[Opening Supplied records section]
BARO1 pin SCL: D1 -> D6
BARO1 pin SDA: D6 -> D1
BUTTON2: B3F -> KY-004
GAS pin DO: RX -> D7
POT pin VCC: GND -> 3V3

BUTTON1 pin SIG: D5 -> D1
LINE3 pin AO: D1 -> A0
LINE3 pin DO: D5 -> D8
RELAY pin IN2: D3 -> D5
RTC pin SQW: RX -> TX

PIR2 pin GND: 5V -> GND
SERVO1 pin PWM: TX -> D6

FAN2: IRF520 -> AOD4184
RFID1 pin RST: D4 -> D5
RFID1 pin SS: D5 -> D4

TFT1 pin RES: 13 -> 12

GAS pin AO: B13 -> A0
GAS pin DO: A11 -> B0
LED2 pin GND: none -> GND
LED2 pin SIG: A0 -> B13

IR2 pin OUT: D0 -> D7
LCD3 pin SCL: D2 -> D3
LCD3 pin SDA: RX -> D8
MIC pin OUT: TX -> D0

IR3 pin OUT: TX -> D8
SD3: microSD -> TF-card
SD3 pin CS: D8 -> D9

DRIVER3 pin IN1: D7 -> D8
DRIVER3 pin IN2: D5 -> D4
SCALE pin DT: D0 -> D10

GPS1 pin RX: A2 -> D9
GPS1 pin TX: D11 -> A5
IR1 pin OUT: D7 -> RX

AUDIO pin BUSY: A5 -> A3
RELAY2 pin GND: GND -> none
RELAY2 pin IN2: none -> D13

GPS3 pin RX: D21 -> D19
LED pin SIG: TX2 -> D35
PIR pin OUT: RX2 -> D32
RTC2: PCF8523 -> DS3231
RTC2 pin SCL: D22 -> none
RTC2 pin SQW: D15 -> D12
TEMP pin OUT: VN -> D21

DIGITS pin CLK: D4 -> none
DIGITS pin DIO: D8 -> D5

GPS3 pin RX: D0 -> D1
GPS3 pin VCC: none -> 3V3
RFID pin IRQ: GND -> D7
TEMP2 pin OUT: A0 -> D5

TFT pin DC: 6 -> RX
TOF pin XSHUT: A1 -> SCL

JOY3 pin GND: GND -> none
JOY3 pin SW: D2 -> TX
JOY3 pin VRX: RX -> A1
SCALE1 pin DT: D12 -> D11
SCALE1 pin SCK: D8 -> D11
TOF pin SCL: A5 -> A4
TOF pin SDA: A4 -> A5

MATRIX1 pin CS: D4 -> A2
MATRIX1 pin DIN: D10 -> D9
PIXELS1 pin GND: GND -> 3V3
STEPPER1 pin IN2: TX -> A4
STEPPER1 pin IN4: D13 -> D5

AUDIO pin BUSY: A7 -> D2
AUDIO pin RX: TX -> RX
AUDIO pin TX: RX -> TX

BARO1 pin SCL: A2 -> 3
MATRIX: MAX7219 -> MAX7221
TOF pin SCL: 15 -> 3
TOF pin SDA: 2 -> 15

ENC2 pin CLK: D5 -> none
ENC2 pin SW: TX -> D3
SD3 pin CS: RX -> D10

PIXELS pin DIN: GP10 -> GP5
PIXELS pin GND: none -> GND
[Closing Supplied records section]
• Task to carry out:
Every entry is to be returned exactly, with nothing dropped.

• Answer to the exercise:
BARO1 pin SCL: D1 -> D6
BARO1 pin SDA: D6 -> D1
BUTTON2: B3F -> KY-004
GAS pin DO: RX -> D7
POT pin VCC: GND -> 3V3

BUTTON1 pin SIG: D5 -> D1
LINE3 pin AO: D1 -> A0
LINE3 pin DO: D5 -> D8
RELAY pin IN2: D3 -> D5
RTC pin SQW: RX -> TX

PIR2 pin GND: 5V -> GND
SERVO1 pin PWM: TX -> D6

FAN2: IRF520 -> AOD4184
RFID1 pin RST: D4 -> D5
RFID1 pin SS: D5 -> D4

TFT1 pin RES: 13 -> 12

GAS pin AO: B13 -> A0
GAS pin DO: A11 -> B0
LED2 pin GND: none -> GND
LED2 pin SIG: A0 -> B13

IR2 pin OUT: D0 -> D7
LCD3 pin SCL: D2 -> D3
LCD3 pin SDA: RX -> D8
MIC pin OUT: TX -> D0

IR3 pin OUT: TX -> D8
SD3: microSD -> TF-card
SD3 pin CS: D8 -> D9

DRIVER3 pin IN1: D7 -> D8
DRIVER3 pin IN2: D5 -> D4
SCALE pin DT: D0 -> D10

GPS1 pin RX: A2 -> D9
GPS1 pin TX: D11 -> A5
IR1 pin OUT: D7 -> RX

AUDIO pin BUSY: A5 -> A3
RELAY2 pin GND: GND -> none
RELAY2 pin IN2: none -> D13

GPS3 pin RX: D21 -> D19
LED pin SIG: TX2 -> D35
PIR pin OUT: RX2 -> D32
RTC2: PCF8523 -> DS3231
RTC2 pin SCL: D22 -> none
RTC2 pin SQW: D15 -> D12
TEMP pin OUT: VN -> D21

DIGITS pin CLK: D4 -> none
DIGITS pin DIO: D8 -> D5

GPS3 pin RX: D0 -> D1
GPS3 pin VCC: none -> 3V3
RFID pin IRQ: GND -> D7
TEMP2 pin OUT: A0 -> D5

TFT pin DC: 6 -> RX
TOF pin XSHUT: A1 -> SCL

JOY3 pin GND: GND -> none
JOY3 pin SW: D2 -> TX
JOY3 pin VRX: RX -> A1
SCALE1 pin DT: D12 -> D11
SCALE1 pin SCK: D8 -> D11
TOF pin SCL: A5 -> A4
TOF pin SDA: A4 -> A5

MATRIX1 pin CS: D4 -> A2
MATRIX1 pin DIN: D10 -> D9
PIXELS1 pin GND: GND -> 3V3
STEPPER1 pin IN2: TX -> A4
STEPPER1 pin IN4: D13 -> D5

AUDIO pin BUSY: A7 -> D2
AUDIO pin RX: TX -> RX
AUDIO pin TX: RX -> TX

BARO1 pin SCL: A2 -> 3
MATRIX: MAX7219 -> MAX7221
TOF pin SCL: 15 -> 3
TOF pin SDA: 2 -> 15

ENC2 pin CLK: D5 -> none
ENC2 pin SW: TX -> D3
SD3 pin CS: RX -> D10

PIXELS pin DIN: GP10 -> GP5
PIXELS pin GND: none -> GND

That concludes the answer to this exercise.